** Dataset excerpts follows **

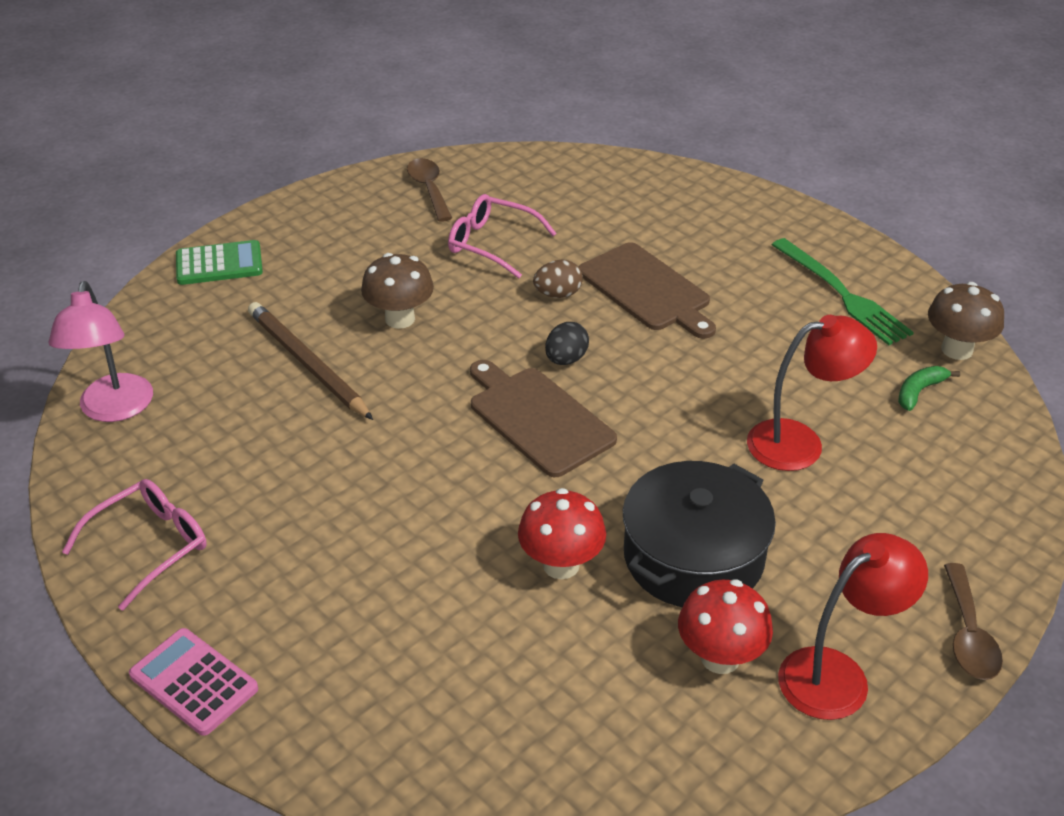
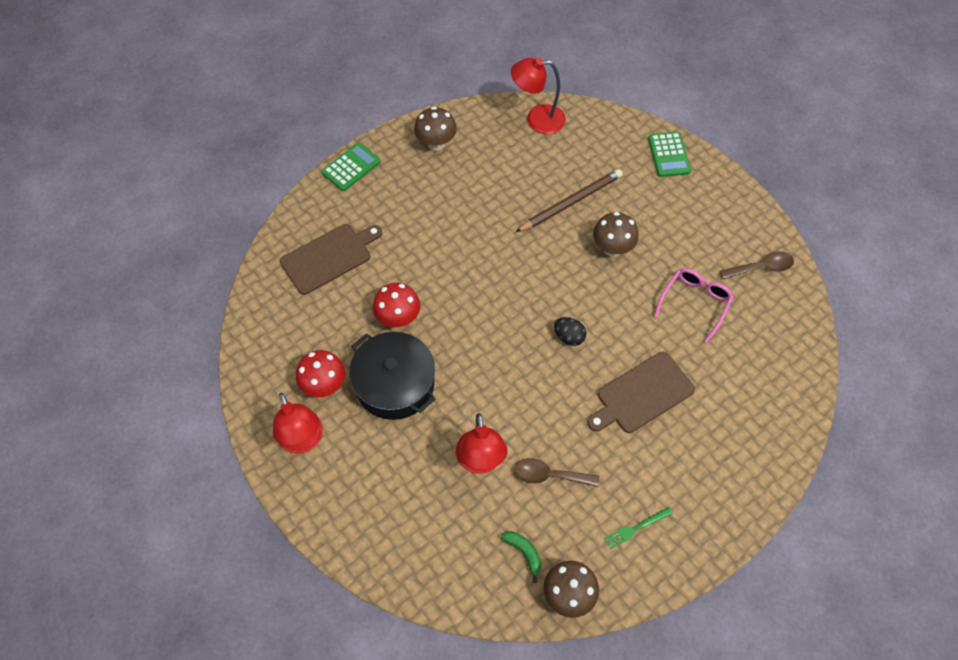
camera: 95 degrees right, 20 degrees up
(114, 409) = (537, 119): pink lamp -> red lamp
(149, 546) = (436, 143): pink glasses -> brown mushroom
(194, 682) = (351, 167): pink calculator -> green calculator
(538, 418) = (515, 317): brown cutting board -> brown cutting board (329, 257)
(558, 294) = (637, 338): brown egg -> none
(842, 294) = (636, 528): green fork -> green fork, size x0.54
(968, 634) = (317, 517): brown spoon -> brown spoon (549, 475)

** End of Dataset excerpts **

Beginning with the line containing "(149, 546) = (436, 143): pink" and ending with the last line of the listing above, return every line exactly and nothing else.

(149, 546) = (436, 143): pink glasses -> brown mushroom
(194, 682) = (351, 167): pink calculator -> green calculator
(538, 418) = (515, 317): brown cutting board -> brown cutting board (329, 257)
(558, 294) = (637, 338): brown egg -> none
(842, 294) = (636, 528): green fork -> green fork, size x0.54
(968, 634) = (317, 517): brown spoon -> brown spoon (549, 475)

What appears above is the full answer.